Work item: Record by record, write out the listing word for word while omitting pictures.

Provided data:
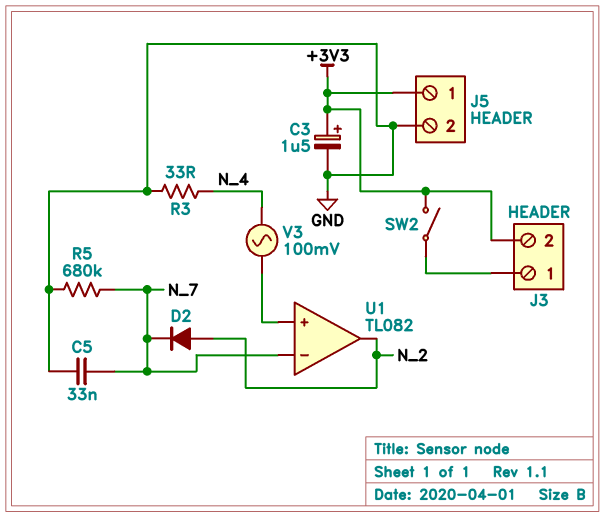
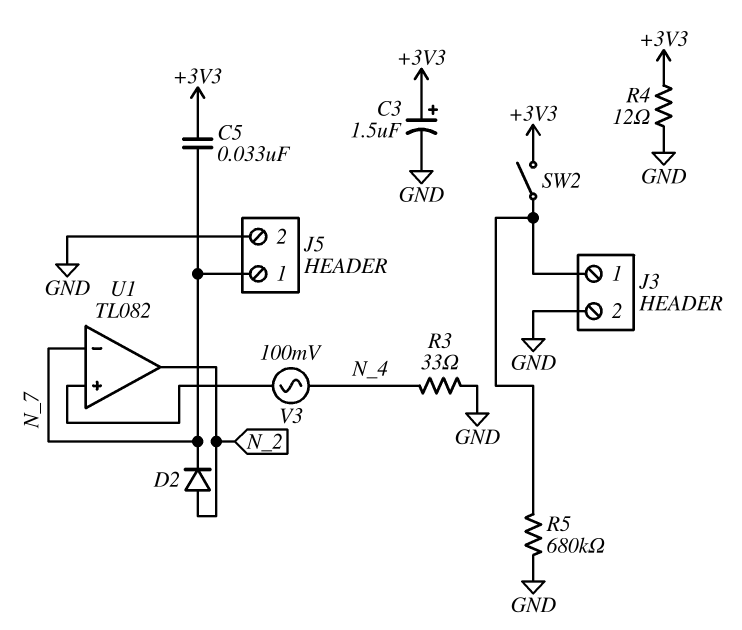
C5: 33nF (GND, N_7) -> 33nF (+3V3, N_7)
J3 pin 2: +3V3 -> GND
J5 pin 1: +3V3 -> N_7
R4: none -> 12 (+3V3, GND)
R5: 680k (GND, N_7) -> 680k (GND, J3/1)

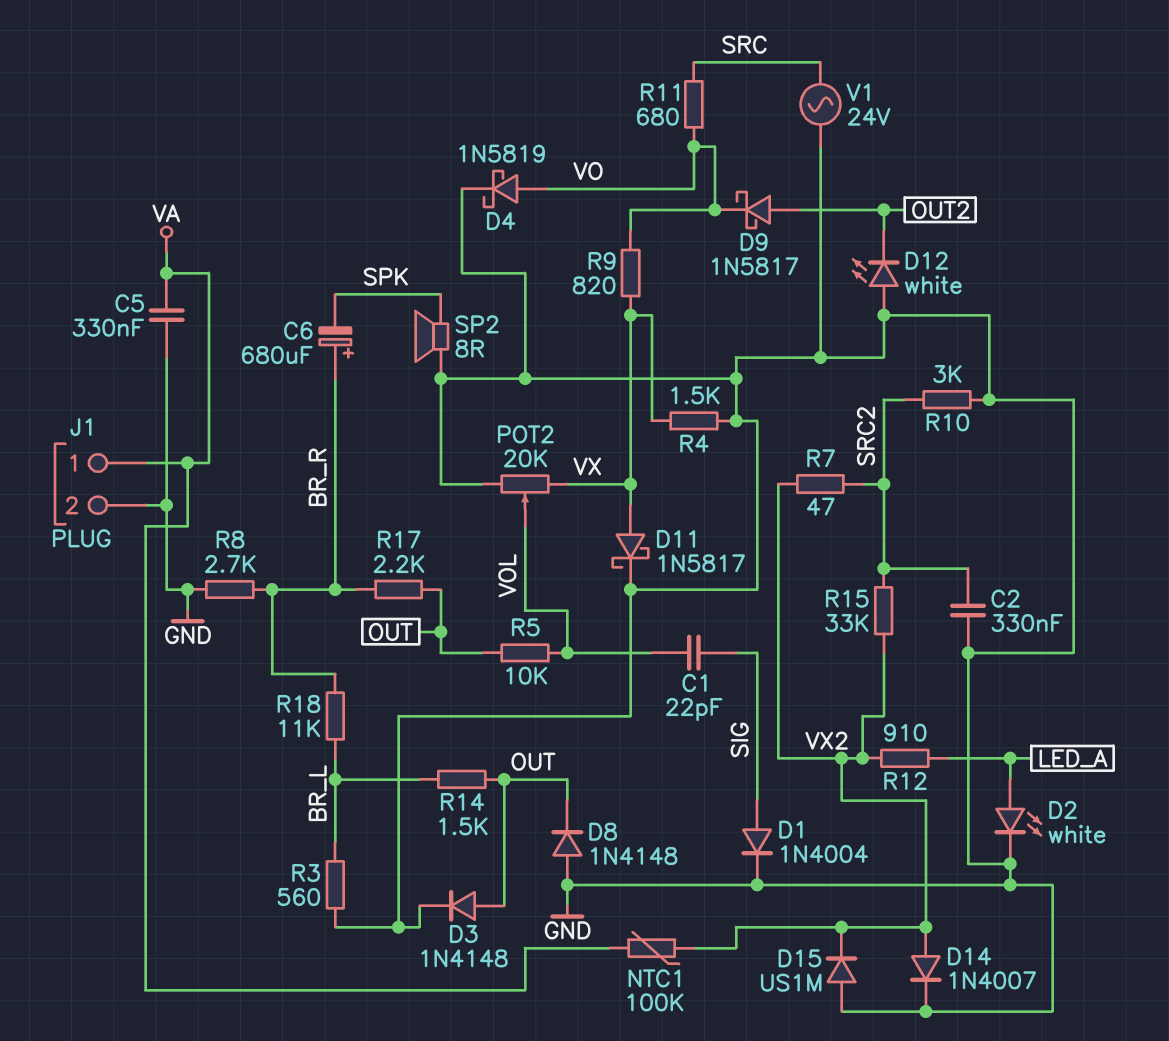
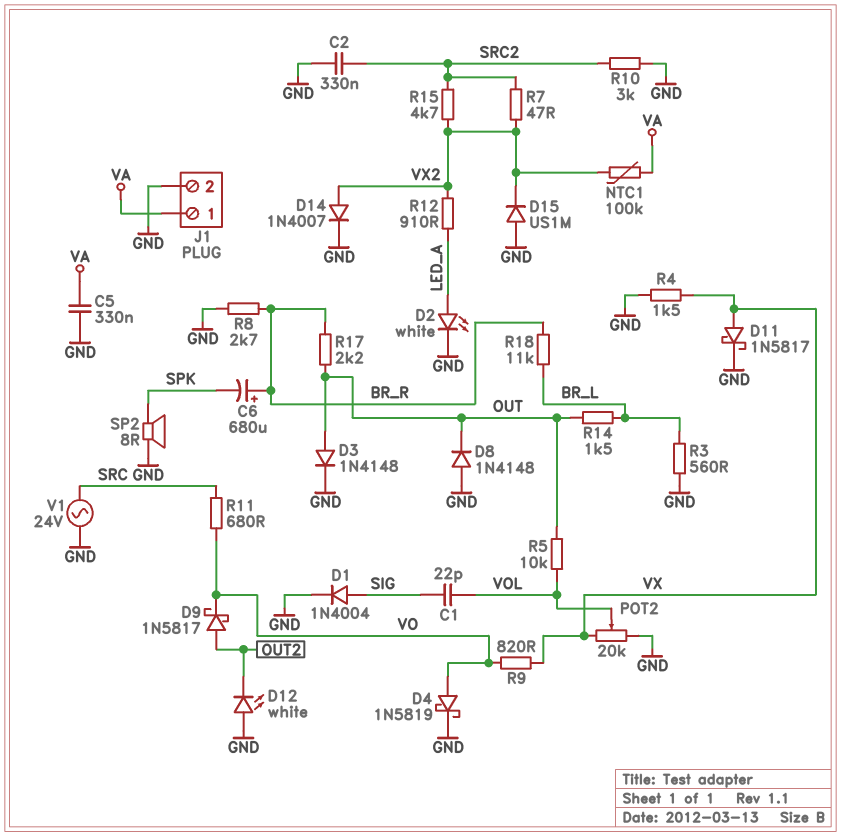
R15: 33k (SRC2, VX2) -> 4.7k (SRC2, VX2)

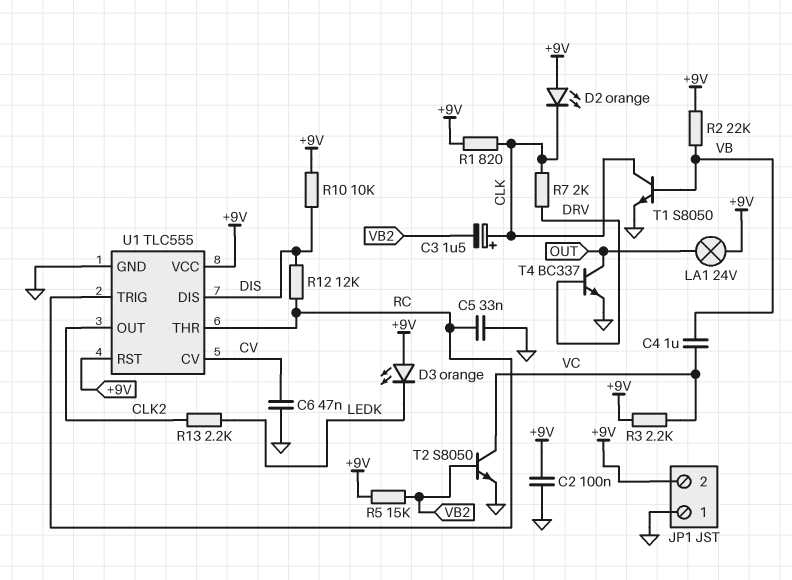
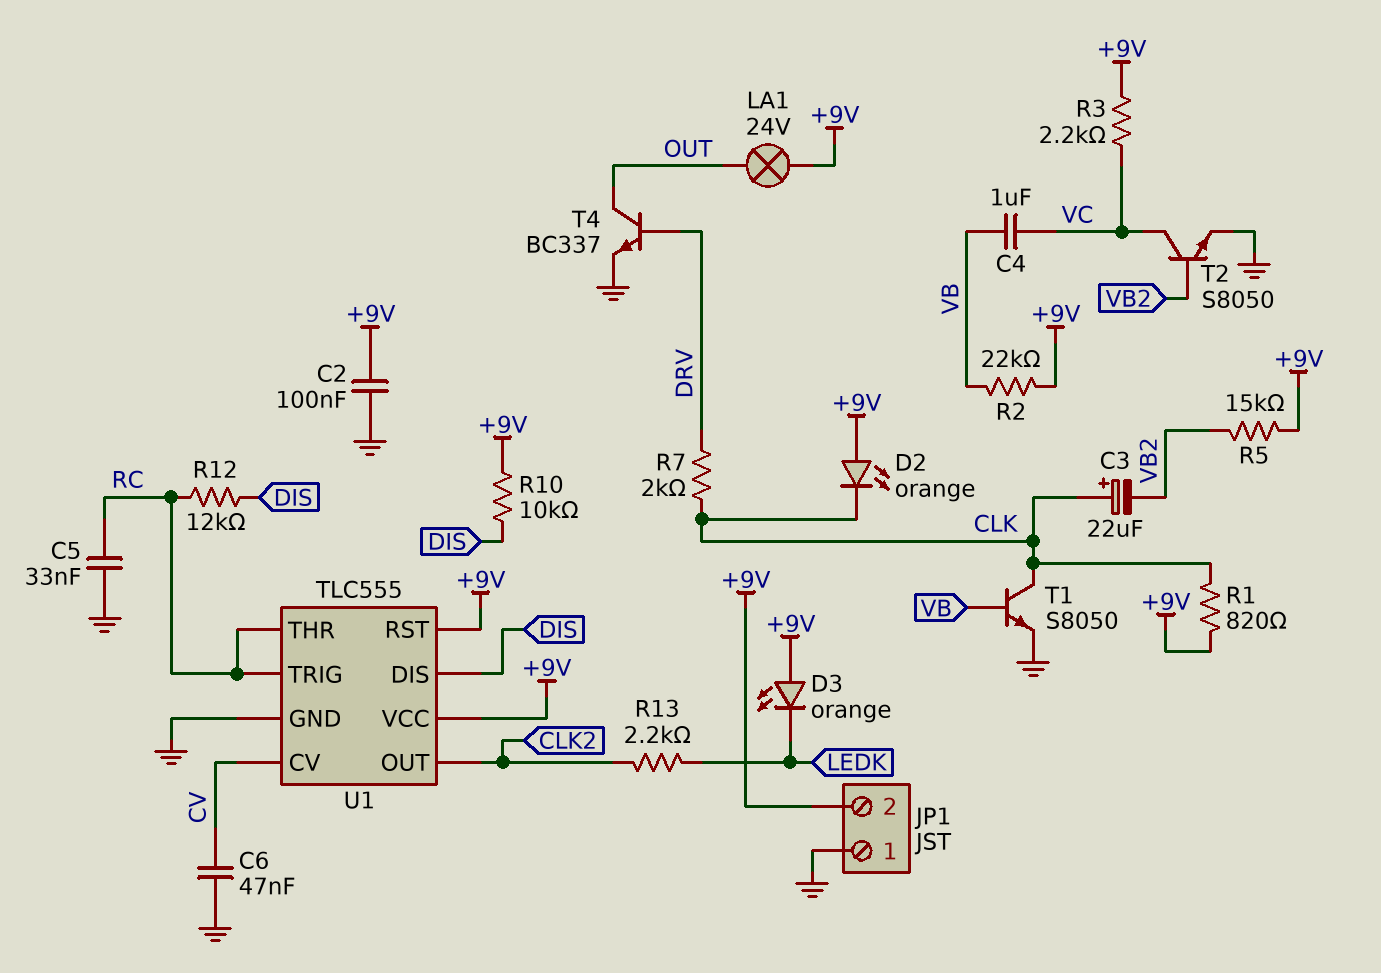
C3: 1.5uF (plus CLK, minus VB2) -> 22uF (plus CLK, minus VB2)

The answer:
C5: 33nF (GND, N_7) -> 33nF (+3V3, N_7)
J3 pin 2: +3V3 -> GND
J5 pin 1: +3V3 -> N_7
R4: none -> 12 (+3V3, GND)
R5: 680k (GND, N_7) -> 680k (GND, J3/1)

R15: 33k (SRC2, VX2) -> 4.7k (SRC2, VX2)

C3: 1.5uF (plus CLK, minus VB2) -> 22uF (plus CLK, minus VB2)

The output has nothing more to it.